* What needs to be done:
Output only the lines from the start of the entries through the line holding "(631, 298) = (508, 331): yellow". Each line must match the original exactly.

* Supplied records:
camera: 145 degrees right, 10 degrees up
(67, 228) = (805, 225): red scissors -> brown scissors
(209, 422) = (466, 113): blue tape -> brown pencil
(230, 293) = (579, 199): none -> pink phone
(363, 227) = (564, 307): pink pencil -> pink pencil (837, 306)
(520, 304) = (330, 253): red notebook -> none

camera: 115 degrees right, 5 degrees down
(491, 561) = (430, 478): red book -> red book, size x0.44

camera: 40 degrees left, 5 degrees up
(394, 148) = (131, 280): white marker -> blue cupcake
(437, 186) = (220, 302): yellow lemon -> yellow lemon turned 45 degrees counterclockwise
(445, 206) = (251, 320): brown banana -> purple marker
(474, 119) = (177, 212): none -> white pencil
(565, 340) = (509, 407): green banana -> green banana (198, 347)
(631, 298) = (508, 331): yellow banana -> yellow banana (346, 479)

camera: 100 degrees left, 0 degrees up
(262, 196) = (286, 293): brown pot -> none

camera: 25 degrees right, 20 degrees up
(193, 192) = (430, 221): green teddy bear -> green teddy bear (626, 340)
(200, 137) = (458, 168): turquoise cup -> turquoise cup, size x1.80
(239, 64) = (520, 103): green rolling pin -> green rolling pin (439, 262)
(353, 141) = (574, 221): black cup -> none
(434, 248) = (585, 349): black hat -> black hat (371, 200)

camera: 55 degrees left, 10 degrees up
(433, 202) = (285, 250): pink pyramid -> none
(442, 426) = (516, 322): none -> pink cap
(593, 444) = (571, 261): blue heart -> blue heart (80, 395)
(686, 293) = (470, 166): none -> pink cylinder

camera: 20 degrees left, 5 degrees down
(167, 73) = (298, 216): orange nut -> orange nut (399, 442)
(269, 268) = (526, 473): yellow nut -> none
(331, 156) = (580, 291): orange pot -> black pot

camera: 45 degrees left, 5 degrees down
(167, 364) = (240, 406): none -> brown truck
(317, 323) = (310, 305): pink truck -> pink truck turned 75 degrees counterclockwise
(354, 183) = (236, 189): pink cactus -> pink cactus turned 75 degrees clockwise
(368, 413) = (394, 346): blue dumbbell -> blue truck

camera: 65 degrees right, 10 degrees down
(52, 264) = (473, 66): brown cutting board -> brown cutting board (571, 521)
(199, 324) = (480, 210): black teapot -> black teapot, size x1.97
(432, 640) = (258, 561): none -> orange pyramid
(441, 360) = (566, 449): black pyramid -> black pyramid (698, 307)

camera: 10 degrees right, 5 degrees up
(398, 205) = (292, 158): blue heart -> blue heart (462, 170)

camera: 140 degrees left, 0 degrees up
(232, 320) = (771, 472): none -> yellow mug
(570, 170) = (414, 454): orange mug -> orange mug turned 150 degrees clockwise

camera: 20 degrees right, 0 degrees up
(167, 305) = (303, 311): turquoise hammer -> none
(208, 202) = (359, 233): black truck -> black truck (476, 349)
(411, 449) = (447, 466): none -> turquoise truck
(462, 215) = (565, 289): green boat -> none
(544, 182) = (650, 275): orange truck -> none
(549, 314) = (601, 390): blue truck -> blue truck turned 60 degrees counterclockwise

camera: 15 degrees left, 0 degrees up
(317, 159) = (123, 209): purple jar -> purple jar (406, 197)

* Completed exercise:
camera: 145 degrees right, 10 degrees up
(67, 228) = (805, 225): red scissors -> brown scissors
(209, 422) = (466, 113): blue tape -> brown pencil
(230, 293) = (579, 199): none -> pink phone
(363, 227) = (564, 307): pink pencil -> pink pencil (837, 306)
(520, 304) = (330, 253): red notebook -> none

camera: 115 degrees right, 5 degrees down
(491, 561) = (430, 478): red book -> red book, size x0.44

camera: 40 degrees left, 5 degrees up
(394, 148) = (131, 280): white marker -> blue cupcake
(437, 186) = (220, 302): yellow lemon -> yellow lemon turned 45 degrees counterclockwise
(445, 206) = (251, 320): brown banana -> purple marker
(474, 119) = (177, 212): none -> white pencil
(565, 340) = (509, 407): green banana -> green banana (198, 347)
(631, 298) = (508, 331): yellow banana -> yellow banana (346, 479)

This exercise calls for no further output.